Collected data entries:

════

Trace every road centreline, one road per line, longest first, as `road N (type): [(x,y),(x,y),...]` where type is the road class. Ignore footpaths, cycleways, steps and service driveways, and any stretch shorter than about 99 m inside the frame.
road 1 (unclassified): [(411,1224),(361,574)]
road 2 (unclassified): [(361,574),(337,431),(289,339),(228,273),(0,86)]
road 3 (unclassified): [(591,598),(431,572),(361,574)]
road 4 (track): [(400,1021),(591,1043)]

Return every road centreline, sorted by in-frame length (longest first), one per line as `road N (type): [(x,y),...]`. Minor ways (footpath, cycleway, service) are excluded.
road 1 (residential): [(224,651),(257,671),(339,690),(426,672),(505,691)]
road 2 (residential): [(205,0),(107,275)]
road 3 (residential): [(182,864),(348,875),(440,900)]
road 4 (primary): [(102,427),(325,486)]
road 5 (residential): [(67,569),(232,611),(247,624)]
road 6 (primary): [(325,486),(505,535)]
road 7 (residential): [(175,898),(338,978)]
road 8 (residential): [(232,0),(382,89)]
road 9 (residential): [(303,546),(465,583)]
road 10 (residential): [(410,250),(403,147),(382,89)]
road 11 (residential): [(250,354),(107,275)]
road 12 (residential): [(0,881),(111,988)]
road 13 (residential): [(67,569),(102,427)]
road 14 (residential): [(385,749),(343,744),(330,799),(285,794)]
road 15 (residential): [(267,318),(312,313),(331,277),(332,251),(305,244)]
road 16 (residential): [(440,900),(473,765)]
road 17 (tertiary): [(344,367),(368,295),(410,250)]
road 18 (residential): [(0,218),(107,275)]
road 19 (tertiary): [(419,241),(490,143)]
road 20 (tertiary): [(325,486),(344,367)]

════

§ Work instructions: Copy every record exactly.

§ Result of this task:
Trace every road centreline, one road per line, longest first, as `road N (type): [(x,y),(x,y),...]` where type is the road class. Ignore footpaths, cycleways, steps and service driveways, and any stretch shorter than about 99 m inside the frame.
road 1 (unclassified): [(411,1224),(361,574)]
road 2 (unclassified): [(361,574),(337,431),(289,339),(228,273),(0,86)]
road 3 (unclassified): [(591,598),(431,572),(361,574)]
road 4 (track): [(400,1021),(591,1043)]

Return every road centreline, sorted by in-frame length (longest first), one per line as `road N (type): [(x,y),...]`. Minor ways (footpath, cycleway, service) are excluded.
road 1 (residential): [(224,651),(257,671),(339,690),(426,672),(505,691)]
road 2 (residential): [(205,0),(107,275)]
road 3 (residential): [(182,864),(348,875),(440,900)]
road 4 (primary): [(102,427),(325,486)]
road 5 (residential): [(67,569),(232,611),(247,624)]
road 6 (primary): [(325,486),(505,535)]
road 7 (residential): [(175,898),(338,978)]
road 8 (residential): [(232,0),(382,89)]
road 9 (residential): [(303,546),(465,583)]
road 10 (residential): [(410,250),(403,147),(382,89)]
road 11 (residential): [(250,354),(107,275)]
road 12 (residential): [(0,881),(111,988)]
road 13 (residential): [(67,569),(102,427)]
road 14 (residential): [(385,749),(343,744),(330,799),(285,794)]
road 15 (residential): [(267,318),(312,313),(331,277),(332,251),(305,244)]
road 16 (residential): [(440,900),(473,765)]
road 17 (tertiary): [(344,367),(368,295),(410,250)]
road 18 (residential): [(0,218),(107,275)]
road 19 (tertiary): [(419,241),(490,143)]
road 20 (tertiary): [(325,486),(344,367)]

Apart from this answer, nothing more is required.